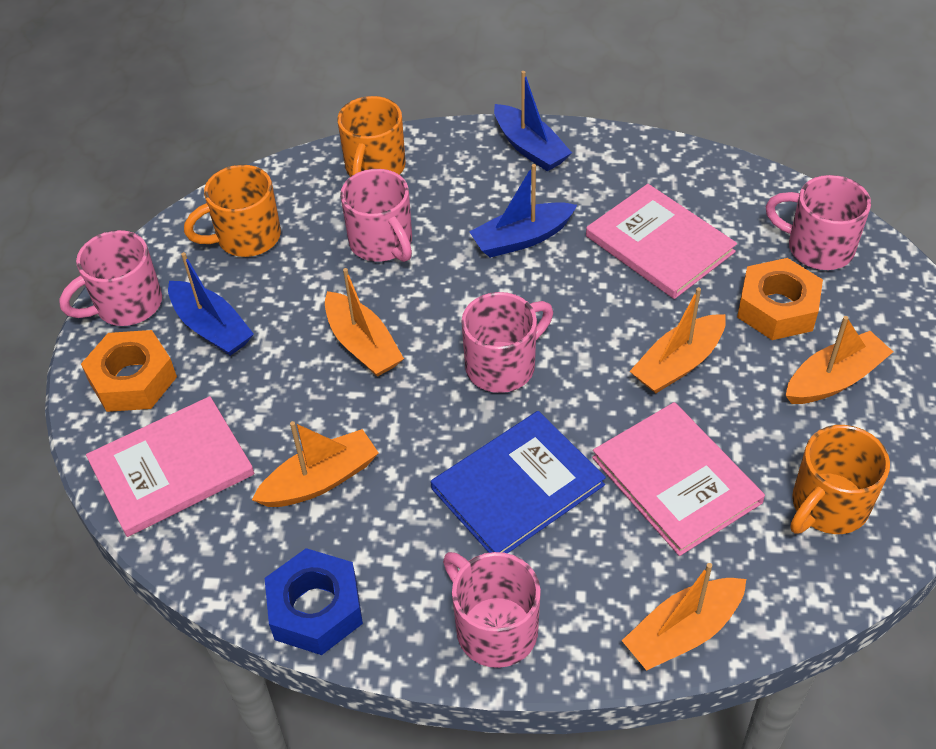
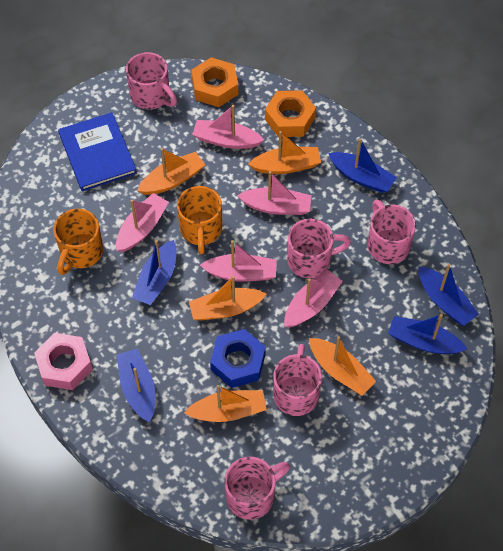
blue boat: 3 -> 5
orange mug: 3 -> 2
pink boat: 0 -> 5
pink book: 3 -> 0
pink nut: 0 -> 1

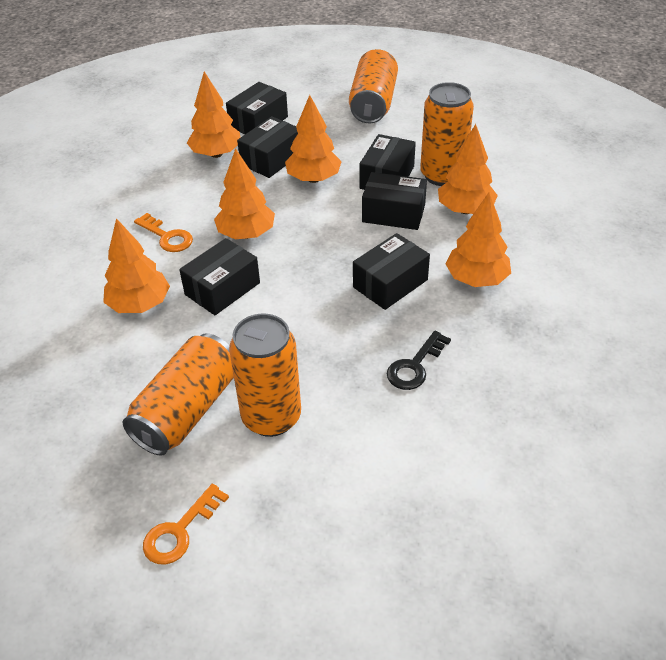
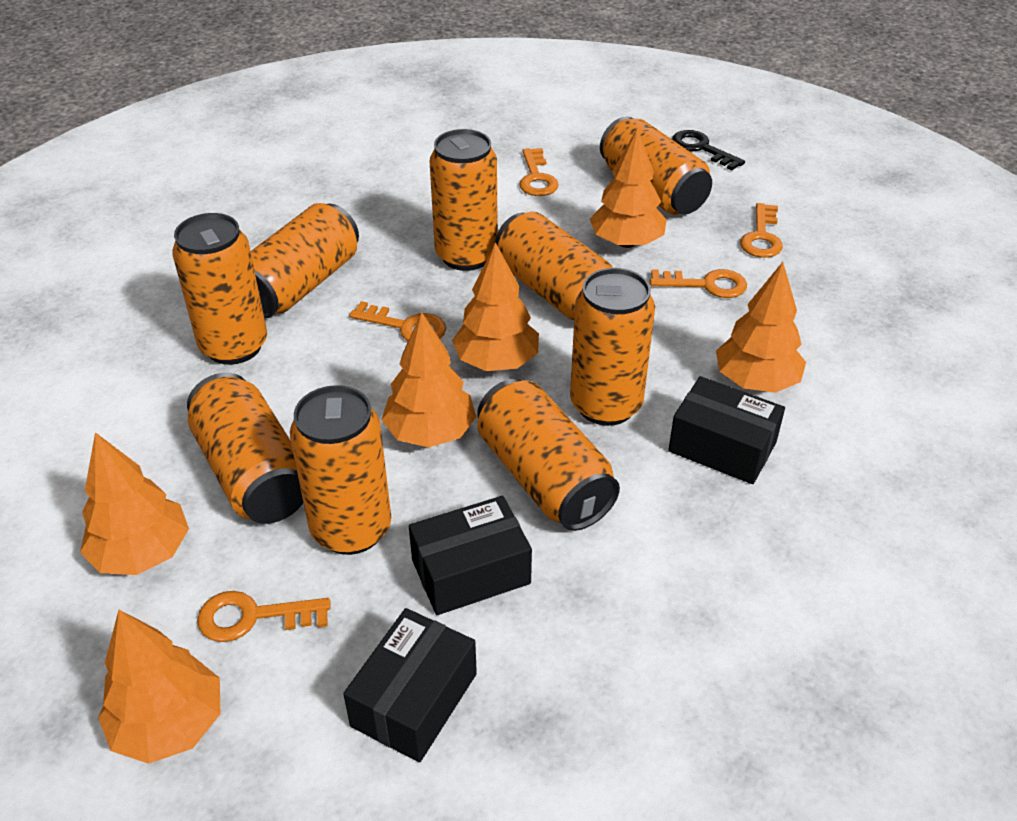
black box: 6 -> 3
orange can: 4 -> 9
orange key: 2 -> 5

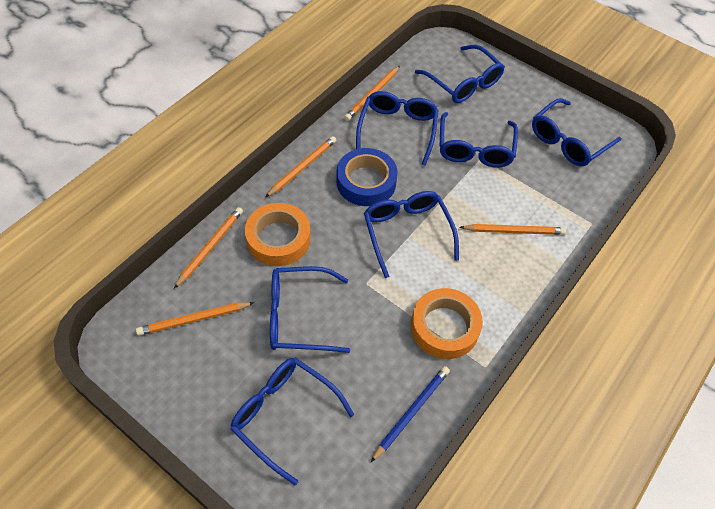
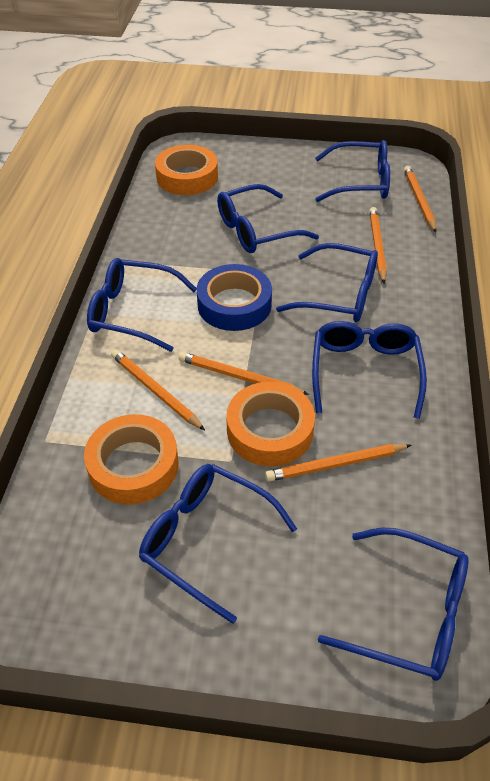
blue pencil: 1 -> 0
orange tape: 2 -> 3

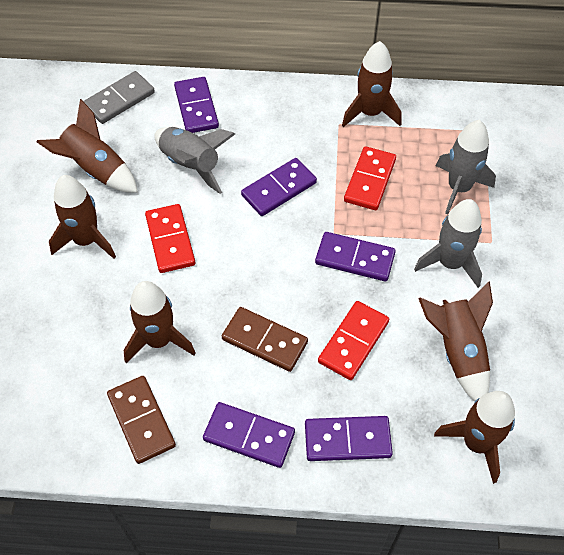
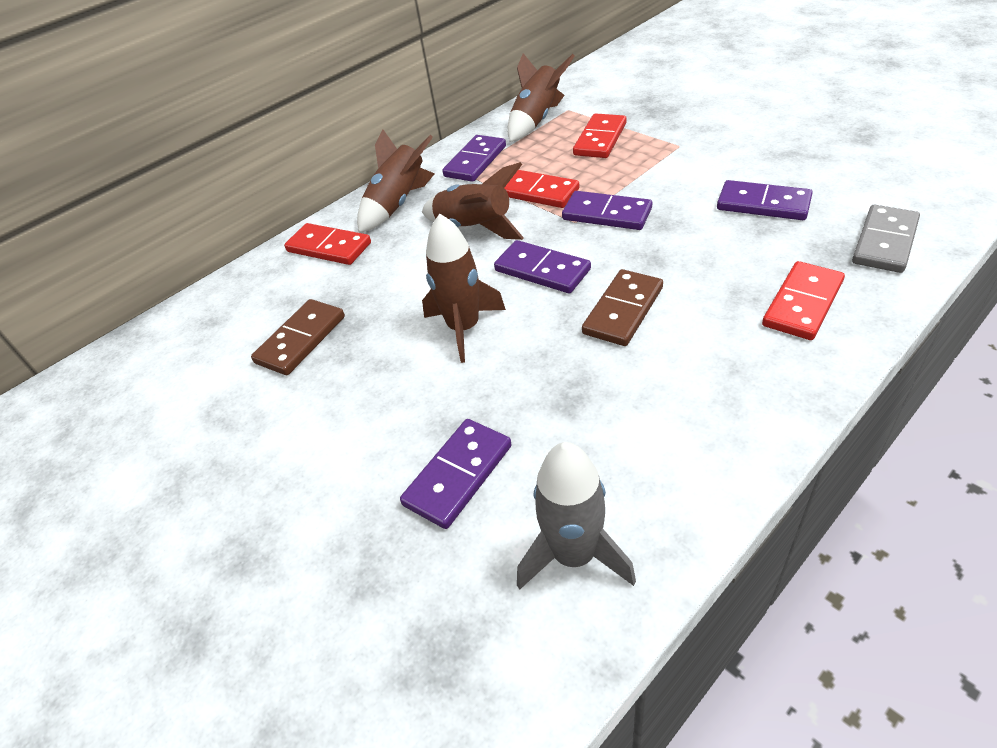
brown rocket: 6 -> 4
grey rocket: 3 -> 1
red domino: 3 -> 4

Task. Could you write out exactly the lines from the line containing "pink nut: 0 -> 1" to the end of the material, and nothing else? No pictures belong in the copy.

Output of the task.
pink nut: 0 -> 1

black box: 6 -> 3
orange can: 4 -> 9
orange key: 2 -> 5

blue pencil: 1 -> 0
orange tape: 2 -> 3

brown rocket: 6 -> 4
grey rocket: 3 -> 1
red domino: 3 -> 4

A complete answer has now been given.